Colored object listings
⁂

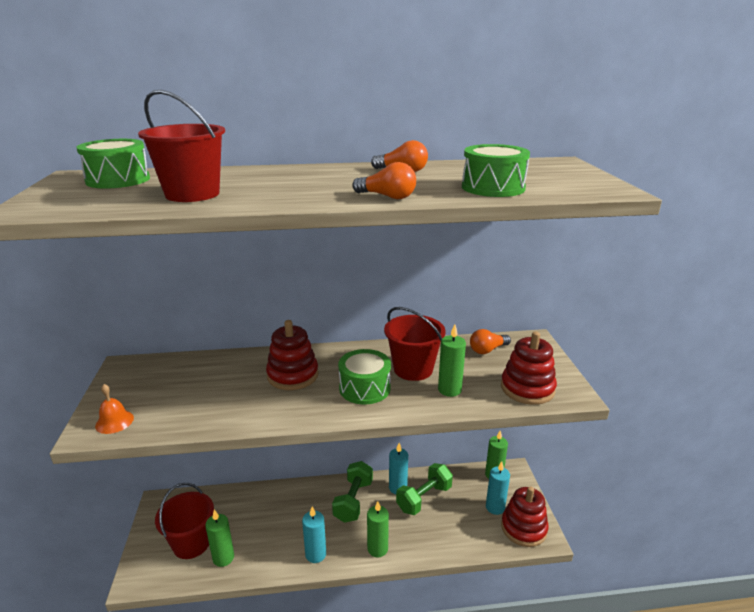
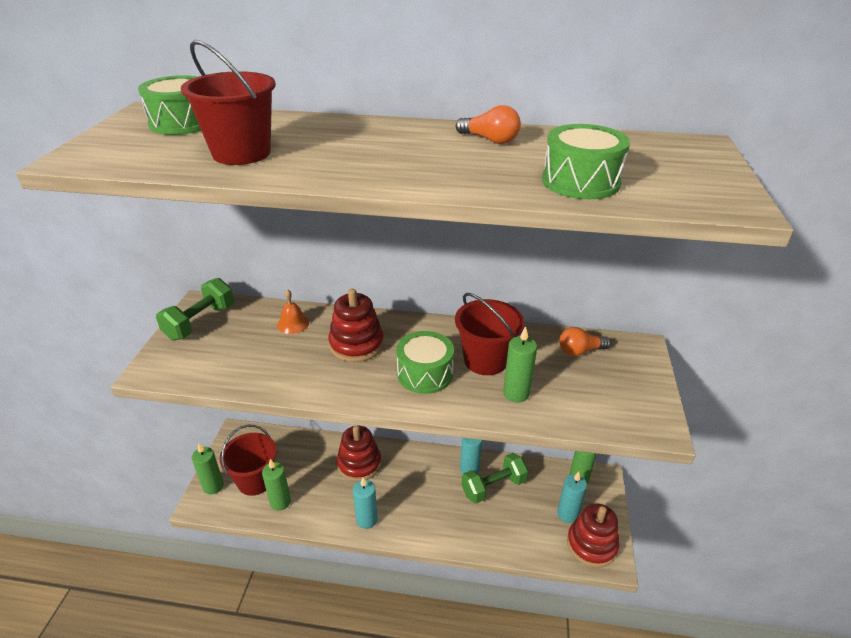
camera: 15 degrees right, 10 degrees up
(114, 421) = (174, 365): orange bell -> orange bell (293, 323)
(353, 501) = (419, 473): green dumbbell -> green dumbbell (200, 322)
(377, 549) = (429, 529): green candle -> green candle (213, 486)
(387, 197) = (445, 182): orange light bulb -> none
(527, 388) = (606, 409): red stacking toy -> red stacking toy (359, 464)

⁂

Task item: State how many lines of the entries include the word "green", giving that number by itself.

Answer section: 2